Exercise data -
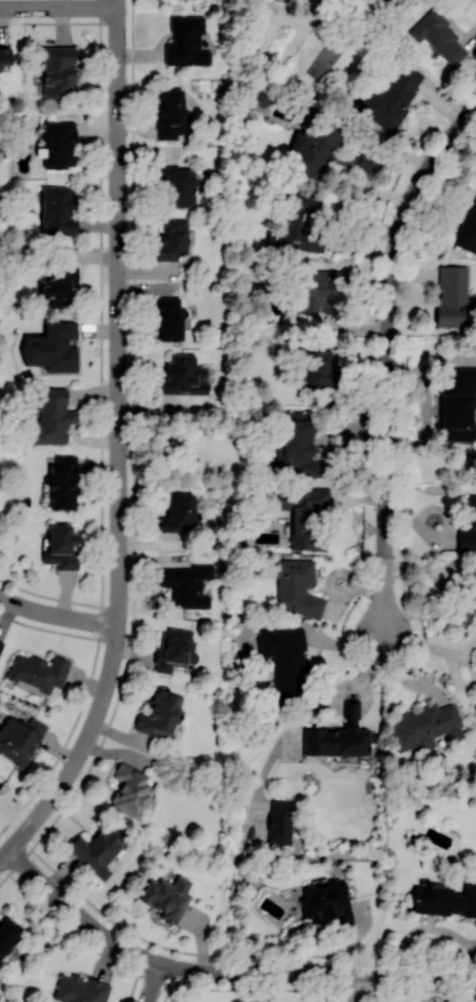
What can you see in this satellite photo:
building: (400, 0)
road: (58, 7)
building: (438, 36)
building: (186, 41)
building: (5, 56)
building: (58, 70)
building: (391, 97)
building: (171, 114)
building: (59, 144)
building: (328, 153)
building: (178, 185)
building: (58, 211)
building: (299, 225)
building: (465, 229)
building: (172, 239)
building: (320, 288)
building: (451, 296)
road: (118, 313)
building: (170, 319)
building: (51, 347)
road: (386, 356)
building: (318, 368)
building: (183, 376)
building: (459, 405)
road: (426, 409)
building: (52, 417)
building: (298, 444)
building: (62, 482)
building: (177, 513)
building: (302, 513)
building: (468, 529)
building: (61, 547)
building: (186, 584)
building: (296, 587)
building: (473, 587)
road: (57, 616)
building: (0, 645)
road: (431, 647)
building: (174, 649)
building: (285, 659)
building: (38, 671)
building: (159, 715)
building: (424, 726)
building: (339, 737)
building: (19, 738)
road: (79, 754)
building: (128, 790)
building: (280, 822)
building: (97, 849)
building: (167, 897)
building: (445, 900)
building: (326, 902)
road: (436, 928)
building: (8, 933)
road: (222, 973)
road: (153, 983)
road: (358, 987)
building: (80, 989)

Task item - None of the pictures should be copied, but every record above must be restated in full.

Exercise result -
What can you see in this satellite photo:
building: (400, 0)
road: (58, 7)
building: (438, 36)
building: (186, 41)
building: (5, 56)
building: (58, 70)
building: (391, 97)
building: (171, 114)
building: (59, 144)
building: (328, 153)
building: (178, 185)
building: (58, 211)
building: (299, 225)
building: (465, 229)
building: (172, 239)
building: (320, 288)
building: (451, 296)
road: (118, 313)
building: (170, 319)
building: (51, 347)
road: (386, 356)
building: (318, 368)
building: (183, 376)
building: (459, 405)
road: (426, 409)
building: (52, 417)
building: (298, 444)
building: (62, 482)
building: (177, 513)
building: (302, 513)
building: (468, 529)
building: (61, 547)
building: (186, 584)
building: (296, 587)
building: (473, 587)
road: (57, 616)
building: (0, 645)
road: (431, 647)
building: (174, 649)
building: (285, 659)
building: (38, 671)
building: (159, 715)
building: (424, 726)
building: (339, 737)
building: (19, 738)
road: (79, 754)
building: (128, 790)
building: (280, 822)
building: (97, 849)
building: (167, 897)
building: (445, 900)
building: (326, 902)
road: (436, 928)
building: (8, 933)
road: (222, 973)
road: (153, 983)
road: (358, 987)
building: (80, 989)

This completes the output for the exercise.